## TASK REQUIREMENTS
Repeat the data verbatim, images excluded.

─── MATERIAL FOR THIS TASK ───

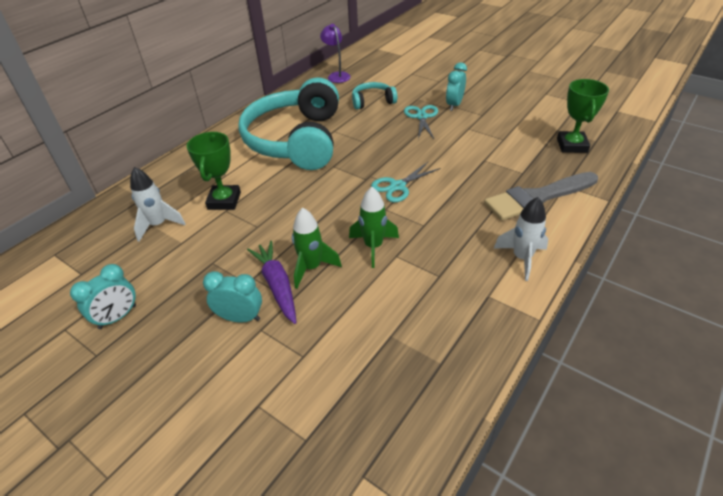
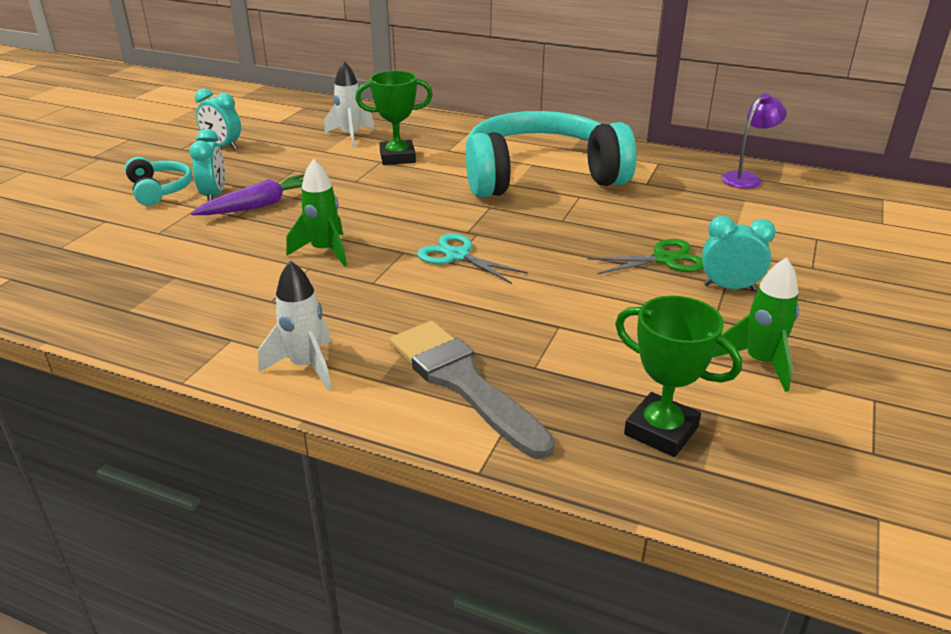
camera: 75 degrees right, 10 degrees down
(311, 268) = (286, 219): green rocket -> green rocket (760, 363)
(372, 101) = (684, 214): turquoise headphones -> turquoise headphones (159, 190)
(421, 117) = (664, 259): turquoise scissors -> green scissors
(572, 145) = (661, 430): green trophy -> green trophy turned 45 degrees clockwise

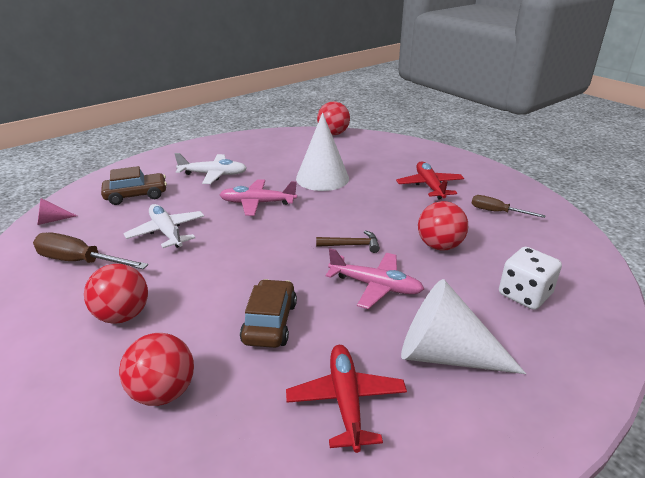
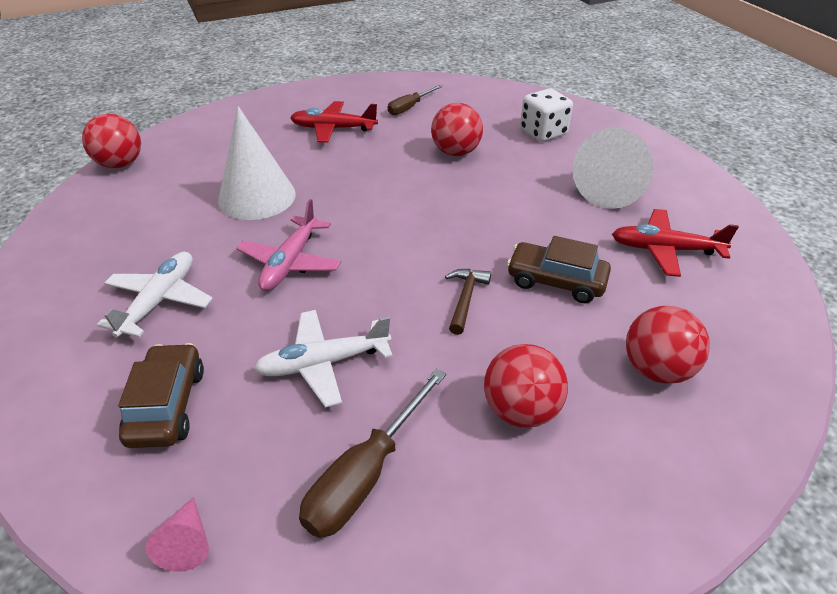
camera: 75 degrees left, 10 degrees up
(351, 245) = (432, 204): brown hammer -> brown hammer (465, 299)
(375, 286) = (511, 203): pink plane -> none

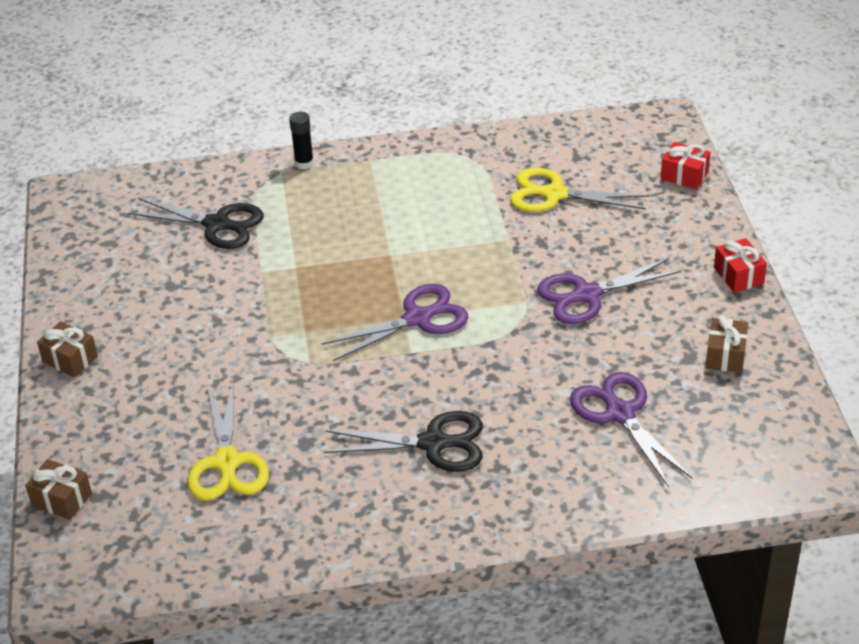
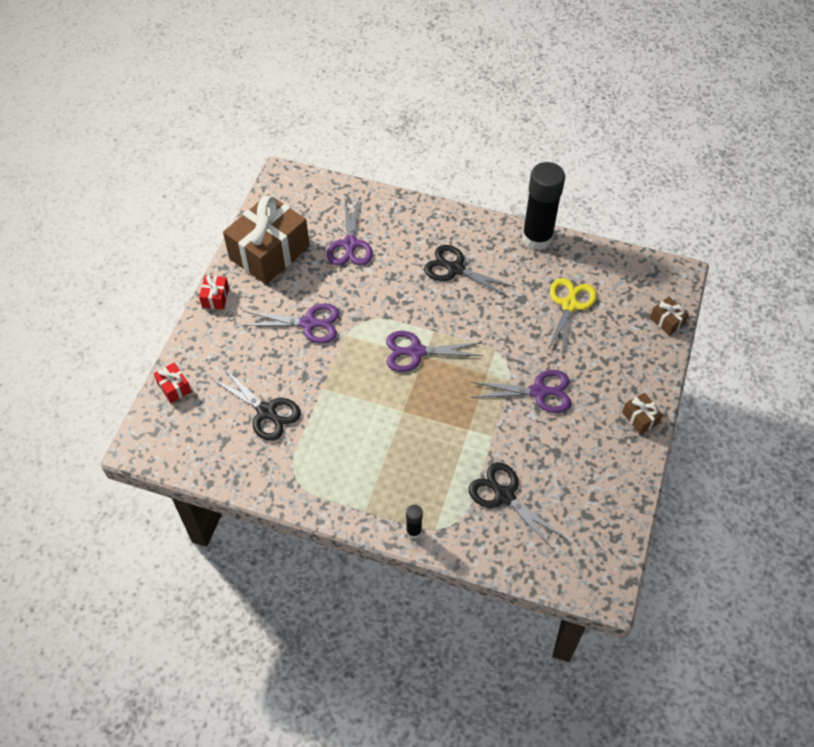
camera: 155 degrees left, 15 degrees up
(222, 337) = (539, 392): none -> purple scissors
(328, 546) = (537, 238): none -> black glue stick
(554, 194) = (266, 412): yellow scissors -> black scissors
(725, 355) = (269, 252): brown gift -> brown gift, size x2.41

───

## TASK ANSWER
camera: 75 degrees right, 10 degrees down
(311, 268) = (286, 219): green rocket -> green rocket (760, 363)
(372, 101) = (684, 214): turquoise headphones -> turquoise headphones (159, 190)
(421, 117) = (664, 259): turquoise scissors -> green scissors
(572, 145) = (661, 430): green trophy -> green trophy turned 45 degrees clockwise

camera: 75 degrees left, 10 degrees up
(351, 245) = (432, 204): brown hammer -> brown hammer (465, 299)
(375, 286) = (511, 203): pink plane -> none

camera: 155 degrees left, 15 degrees up
(222, 337) = (539, 392): none -> purple scissors
(328, 546) = (537, 238): none -> black glue stick
(554, 194) = (266, 412): yellow scissors -> black scissors
(725, 355) = (269, 252): brown gift -> brown gift, size x2.41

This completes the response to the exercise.